• [WHAT IS REQUIRED] Please find all lines in the data that hold the string "none" and copy them.

** Opening DATASET EXCERPTS block **

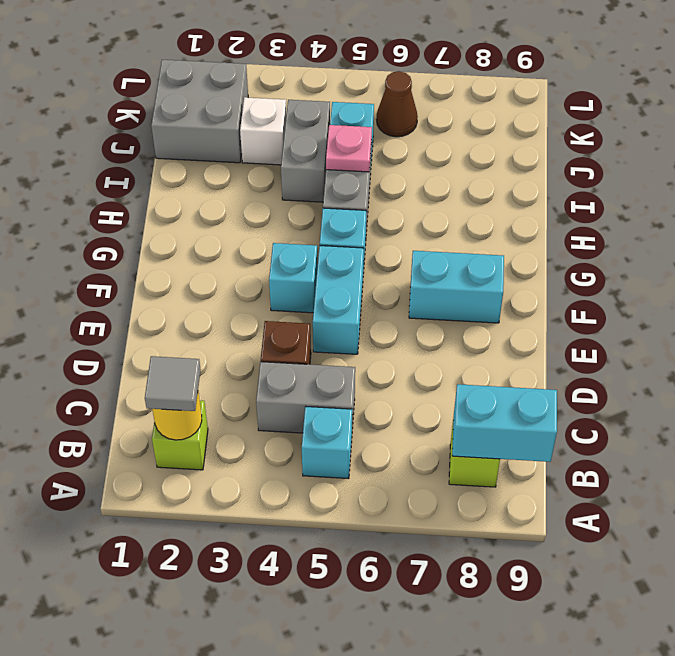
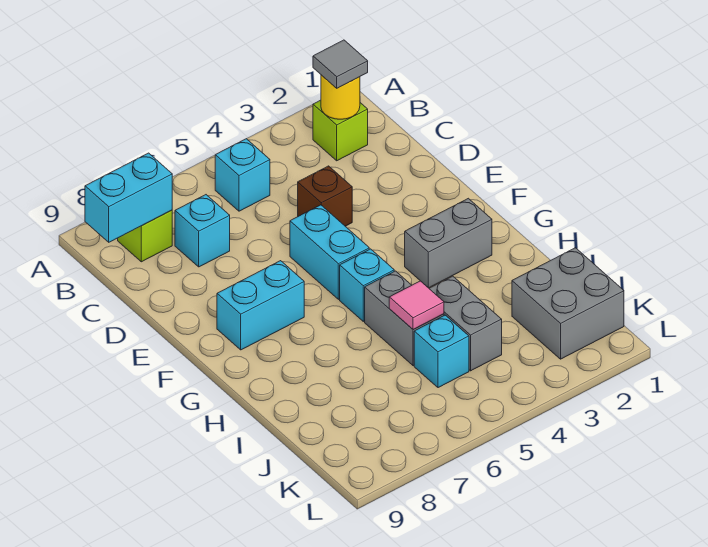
grey brick C4:C5 level 1 -> grey brick G2:G3 level 1
cyan brick F4 level 1 -> cyan brick C7 level 1
pink plate I5 level 2 -> pink tile I5 level 2
white brick J3 level 1 -> none
brown cone K6 level 1 -> none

** Closing DATASET EXCERPTS block **

• [EXERCISE RESULT]
white brick J3 level 1 -> none
brown cone K6 level 1 -> none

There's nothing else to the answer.